** TO DO **
From the very first line of the data to the line containing "lámpara de mano (rosa) <444, 600>", retype everything exactly, leaving the pictures behind.

** SOURCE MATERIAL **
######

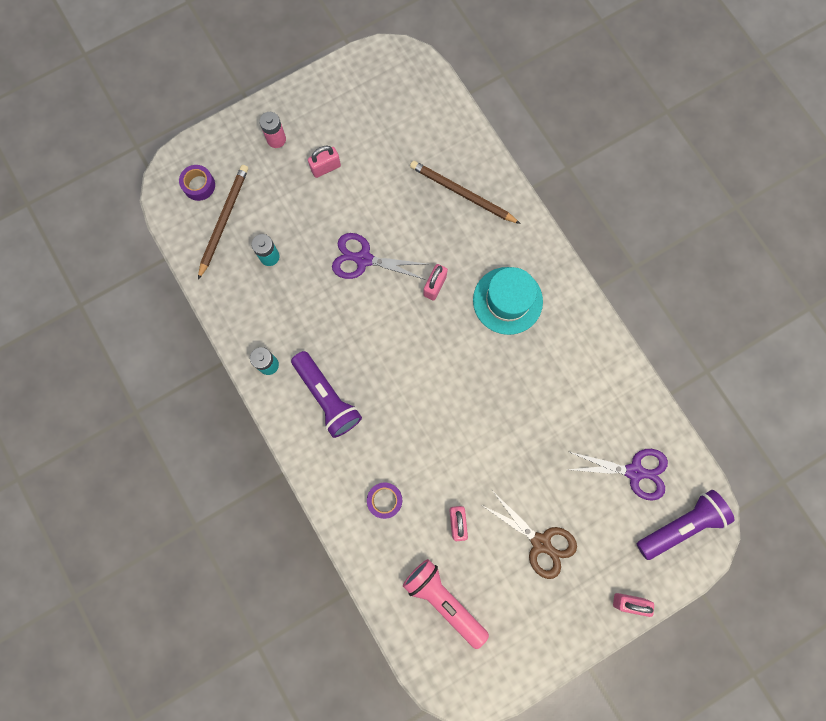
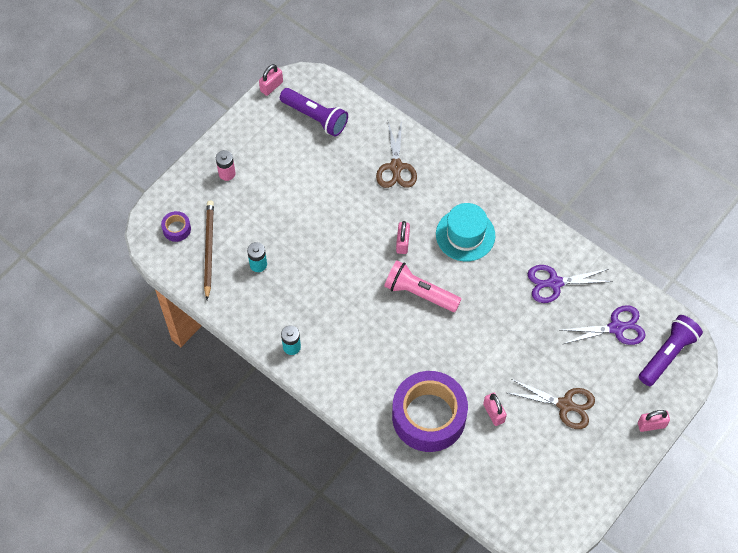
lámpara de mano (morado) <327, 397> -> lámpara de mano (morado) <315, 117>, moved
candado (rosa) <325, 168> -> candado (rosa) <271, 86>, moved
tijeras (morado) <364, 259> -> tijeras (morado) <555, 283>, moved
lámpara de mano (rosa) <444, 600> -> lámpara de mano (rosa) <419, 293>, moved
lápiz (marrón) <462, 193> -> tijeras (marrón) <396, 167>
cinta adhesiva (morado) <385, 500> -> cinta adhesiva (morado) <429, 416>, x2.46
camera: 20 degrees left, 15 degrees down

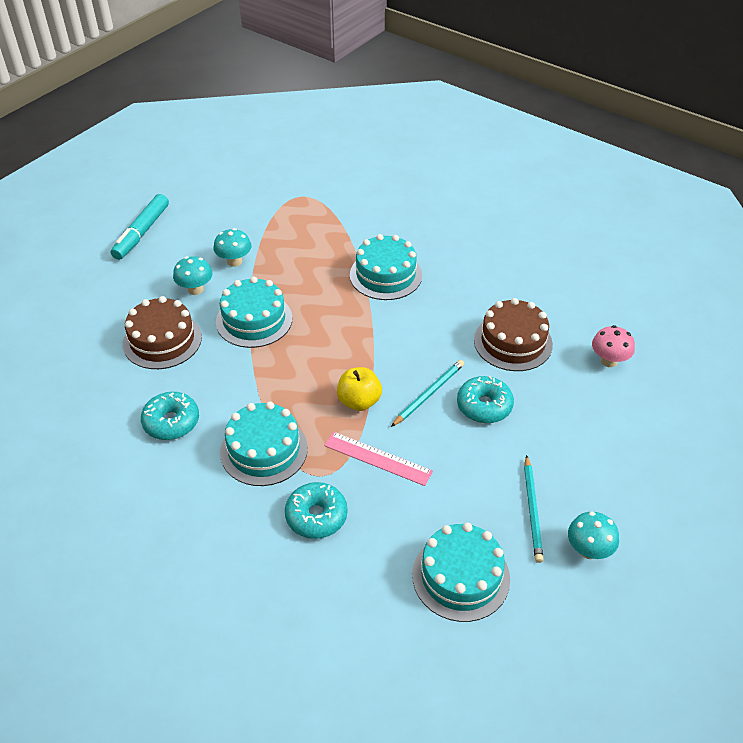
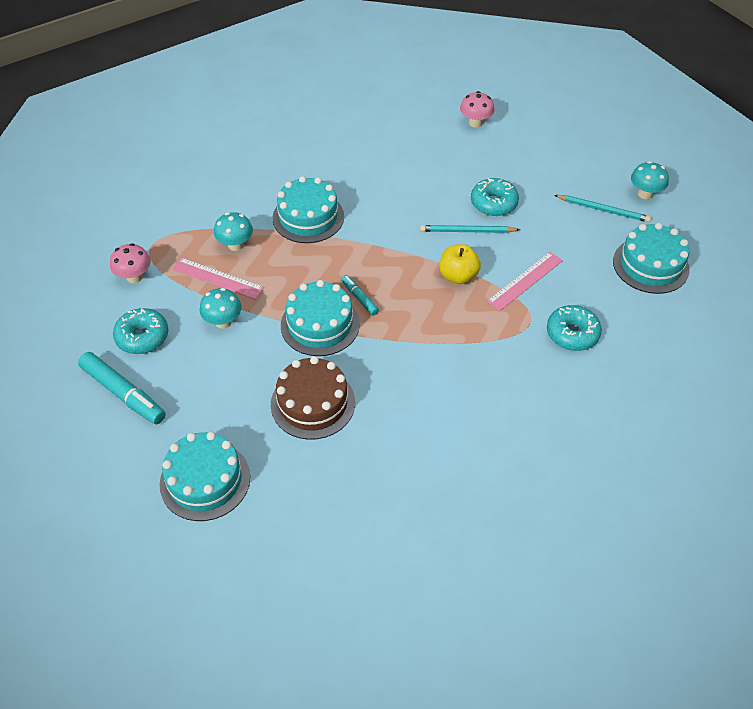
tarta (marrón) <513, 342> -> none
none -> seta (rosa) <134, 277>
none -> regla (rosa) <217, 278>
none -> rotulador (turquesa) <359, 298>
rosquilla (turquesa) <171, 422> -> rosquilla (turquesa) <142, 337>, moved
seta (turquesa) <195, 289> -> seta (turquesa) <235, 245>, moved
tarta (turquesa) <264, 450> -> tarta (turquesa) <205, 480>, moved
lápiz (turquesa) <428, 394> -> lápiz (turquesa) <467, 231>, 60 degrees counterclockwise
camera: 70 degrees left, 5 degrees up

######

** THE ANSWER **
lámpara de mano (morado) <327, 397> -> lámpara de mano (morado) <315, 117>, moved
candado (rosa) <325, 168> -> candado (rosa) <271, 86>, moved
tijeras (morado) <364, 259> -> tijeras (morado) <555, 283>, moved
lámpara de mano (rosa) <444, 600> -> lámpara de mano (rosa) <419, 293>, moved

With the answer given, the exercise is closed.